= PROBLEM DETAILS =
Counting from the line that holds "The feutre/vert at", return each line exactly, through and including the last line of the entries.

= MATERIAL PROVIDED =

◆ ◆ ◆ ◆ ◆

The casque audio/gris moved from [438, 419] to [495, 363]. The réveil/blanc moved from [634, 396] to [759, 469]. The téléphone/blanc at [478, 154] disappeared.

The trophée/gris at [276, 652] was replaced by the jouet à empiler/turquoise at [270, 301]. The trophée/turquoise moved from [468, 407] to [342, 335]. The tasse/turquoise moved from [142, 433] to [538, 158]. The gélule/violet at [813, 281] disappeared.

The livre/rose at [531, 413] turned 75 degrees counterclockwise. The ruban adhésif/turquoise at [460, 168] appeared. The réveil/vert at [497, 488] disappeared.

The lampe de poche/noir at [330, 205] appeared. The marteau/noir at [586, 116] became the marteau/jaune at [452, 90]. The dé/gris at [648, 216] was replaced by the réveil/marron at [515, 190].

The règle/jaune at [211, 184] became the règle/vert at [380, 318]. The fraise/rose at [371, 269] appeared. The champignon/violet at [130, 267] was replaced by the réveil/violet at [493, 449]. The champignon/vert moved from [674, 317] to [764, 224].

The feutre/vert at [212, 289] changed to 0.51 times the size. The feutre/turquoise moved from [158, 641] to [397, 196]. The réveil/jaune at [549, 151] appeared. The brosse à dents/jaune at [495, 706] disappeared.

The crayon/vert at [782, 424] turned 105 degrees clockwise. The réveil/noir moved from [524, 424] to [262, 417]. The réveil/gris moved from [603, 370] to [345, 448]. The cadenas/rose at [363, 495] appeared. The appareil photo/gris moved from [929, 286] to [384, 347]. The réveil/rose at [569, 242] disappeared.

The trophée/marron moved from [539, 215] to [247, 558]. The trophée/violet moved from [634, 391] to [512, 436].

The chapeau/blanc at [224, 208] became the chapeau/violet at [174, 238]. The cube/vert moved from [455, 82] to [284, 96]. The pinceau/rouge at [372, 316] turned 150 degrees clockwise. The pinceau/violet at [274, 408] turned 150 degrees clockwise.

◆ ◆ ◆ ◆ ◆

= YOUR RESPONSE =
The feutre/vert at [212, 289] changed to 0.51 times the size. The feutre/turquoise moved from [158, 641] to [397, 196]. The réveil/jaune at [549, 151] appeared. The brosse à dents/jaune at [495, 706] disappeared.

The crayon/vert at [782, 424] turned 105 degrees clockwise. The réveil/noir moved from [524, 424] to [262, 417]. The réveil/gris moved from [603, 370] to [345, 448]. The cadenas/rose at [363, 495] appeared. The appareil photo/gris moved from [929, 286] to [384, 347]. The réveil/rose at [569, 242] disappeared.

The trophée/marron moved from [539, 215] to [247, 558]. The trophée/violet moved from [634, 391] to [512, 436].

The chapeau/blanc at [224, 208] became the chapeau/violet at [174, 238]. The cube/vert moved from [455, 82] to [284, 96]. The pinceau/rouge at [372, 316] turned 150 degrees clockwise. The pinceau/violet at [274, 408] turned 150 degrees clockwise.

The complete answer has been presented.